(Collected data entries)
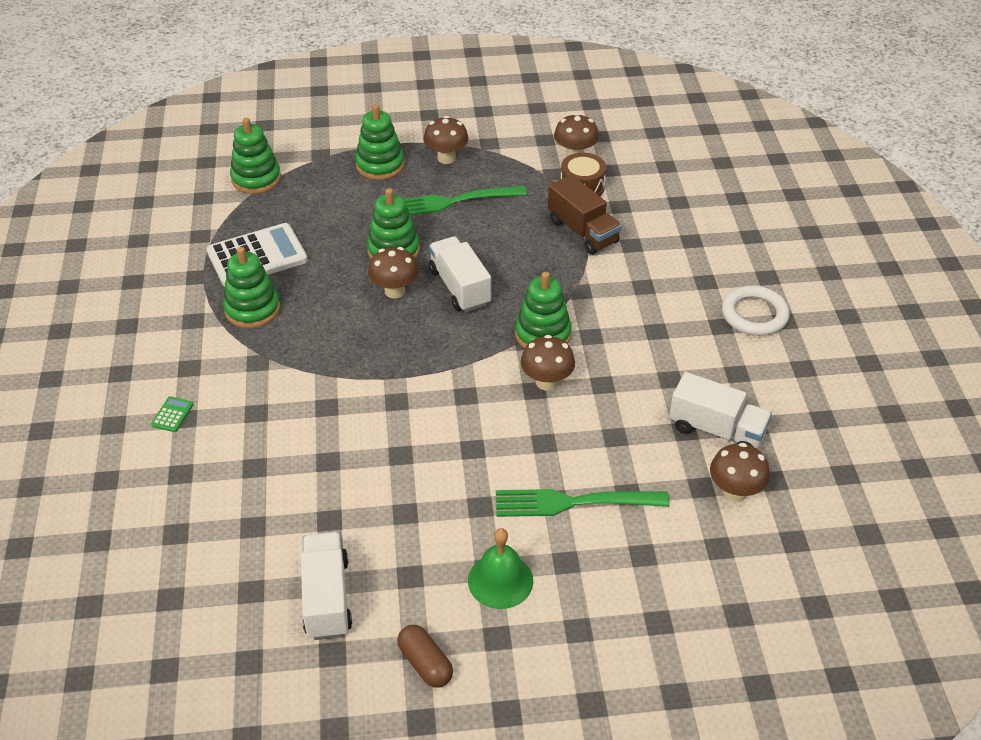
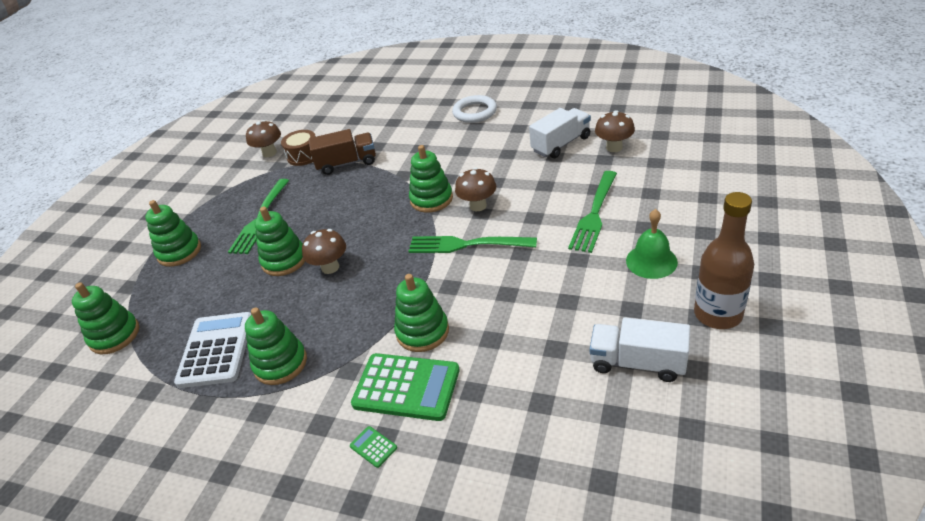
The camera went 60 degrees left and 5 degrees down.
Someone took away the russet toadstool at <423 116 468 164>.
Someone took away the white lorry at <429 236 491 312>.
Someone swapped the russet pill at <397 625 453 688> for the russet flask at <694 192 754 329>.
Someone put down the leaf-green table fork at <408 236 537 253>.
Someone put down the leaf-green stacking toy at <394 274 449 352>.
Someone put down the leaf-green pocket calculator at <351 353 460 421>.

TASK INSTRUCTIONS:
Copy each entry exactly as written, and drop the pictures from the copy.

ANSWER BELOW:
The camera went 60 degrees left and 5 degrees down.
Someone took away the russet toadstool at <423 116 468 164>.
Someone took away the white lorry at <429 236 491 312>.
Someone swapped the russet pill at <397 625 453 688> for the russet flask at <694 192 754 329>.
Someone put down the leaf-green table fork at <408 236 537 253>.
Someone put down the leaf-green stacking toy at <394 274 449 352>.
Someone put down the leaf-green pocket calculator at <351 353 460 421>.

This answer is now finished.